WHAT IS EXPECTED
Restate word for word the lines of the entries below, starting with the line that holds "camera: 100 degrees right, 0 degrees up" and ending with the line that holds "pink pyramid [286,340,338,398]", and no others.

RECORDS FOR THE TASK
[Start of section]

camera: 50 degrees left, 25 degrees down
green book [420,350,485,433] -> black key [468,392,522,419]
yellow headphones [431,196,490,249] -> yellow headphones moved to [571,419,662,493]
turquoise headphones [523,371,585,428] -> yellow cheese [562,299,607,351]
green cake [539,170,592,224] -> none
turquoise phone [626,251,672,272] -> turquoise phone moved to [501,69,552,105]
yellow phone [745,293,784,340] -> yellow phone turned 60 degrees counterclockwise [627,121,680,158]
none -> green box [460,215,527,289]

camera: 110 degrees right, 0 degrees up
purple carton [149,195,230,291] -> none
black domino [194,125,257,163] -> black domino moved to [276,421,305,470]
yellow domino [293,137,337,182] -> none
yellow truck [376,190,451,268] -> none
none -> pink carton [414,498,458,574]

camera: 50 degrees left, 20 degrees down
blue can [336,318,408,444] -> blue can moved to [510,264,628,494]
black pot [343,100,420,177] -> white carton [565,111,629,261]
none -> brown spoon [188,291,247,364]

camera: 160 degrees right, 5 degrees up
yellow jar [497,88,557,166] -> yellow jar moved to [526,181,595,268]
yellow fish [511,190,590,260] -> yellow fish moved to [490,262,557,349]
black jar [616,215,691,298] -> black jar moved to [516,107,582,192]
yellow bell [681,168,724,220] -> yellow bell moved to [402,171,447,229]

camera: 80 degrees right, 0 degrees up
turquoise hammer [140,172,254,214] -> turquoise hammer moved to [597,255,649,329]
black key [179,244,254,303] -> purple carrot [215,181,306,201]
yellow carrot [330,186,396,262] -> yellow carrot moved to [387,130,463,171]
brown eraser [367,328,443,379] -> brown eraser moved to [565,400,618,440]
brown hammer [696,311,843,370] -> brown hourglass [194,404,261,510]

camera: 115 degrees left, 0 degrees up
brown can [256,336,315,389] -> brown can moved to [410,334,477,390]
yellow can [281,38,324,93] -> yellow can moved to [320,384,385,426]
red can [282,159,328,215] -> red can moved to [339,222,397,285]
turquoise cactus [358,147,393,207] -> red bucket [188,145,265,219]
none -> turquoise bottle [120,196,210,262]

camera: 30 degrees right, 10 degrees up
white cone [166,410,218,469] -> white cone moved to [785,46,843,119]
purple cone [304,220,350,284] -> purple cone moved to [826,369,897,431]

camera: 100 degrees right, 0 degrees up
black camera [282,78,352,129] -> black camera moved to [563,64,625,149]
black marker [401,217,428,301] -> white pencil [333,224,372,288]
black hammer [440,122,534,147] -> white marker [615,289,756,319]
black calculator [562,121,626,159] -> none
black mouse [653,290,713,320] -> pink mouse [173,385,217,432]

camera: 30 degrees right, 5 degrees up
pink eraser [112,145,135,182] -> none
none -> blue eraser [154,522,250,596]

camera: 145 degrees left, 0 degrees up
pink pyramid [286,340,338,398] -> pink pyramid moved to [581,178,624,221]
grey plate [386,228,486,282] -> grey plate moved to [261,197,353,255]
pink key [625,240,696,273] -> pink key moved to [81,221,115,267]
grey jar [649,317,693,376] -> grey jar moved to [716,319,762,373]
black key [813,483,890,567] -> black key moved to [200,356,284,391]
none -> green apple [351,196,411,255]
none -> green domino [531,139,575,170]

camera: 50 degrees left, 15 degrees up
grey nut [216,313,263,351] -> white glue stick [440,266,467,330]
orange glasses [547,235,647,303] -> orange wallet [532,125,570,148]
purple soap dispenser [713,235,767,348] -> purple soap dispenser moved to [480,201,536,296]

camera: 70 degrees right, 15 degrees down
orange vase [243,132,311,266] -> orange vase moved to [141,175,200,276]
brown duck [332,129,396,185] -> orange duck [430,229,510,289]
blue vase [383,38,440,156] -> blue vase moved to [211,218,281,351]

[End of section]

THE ANSWER
camera: 100 degrees right, 0 degrees up
black camera [282,78,352,129] -> black camera moved to [563,64,625,149]
black marker [401,217,428,301] -> white pencil [333,224,372,288]
black hammer [440,122,534,147] -> white marker [615,289,756,319]
black calculator [562,121,626,159] -> none
black mouse [653,290,713,320] -> pink mouse [173,385,217,432]

camera: 30 degrees right, 5 degrees up
pink eraser [112,145,135,182] -> none
none -> blue eraser [154,522,250,596]

camera: 145 degrees left, 0 degrees up
pink pyramid [286,340,338,398] -> pink pyramid moved to [581,178,624,221]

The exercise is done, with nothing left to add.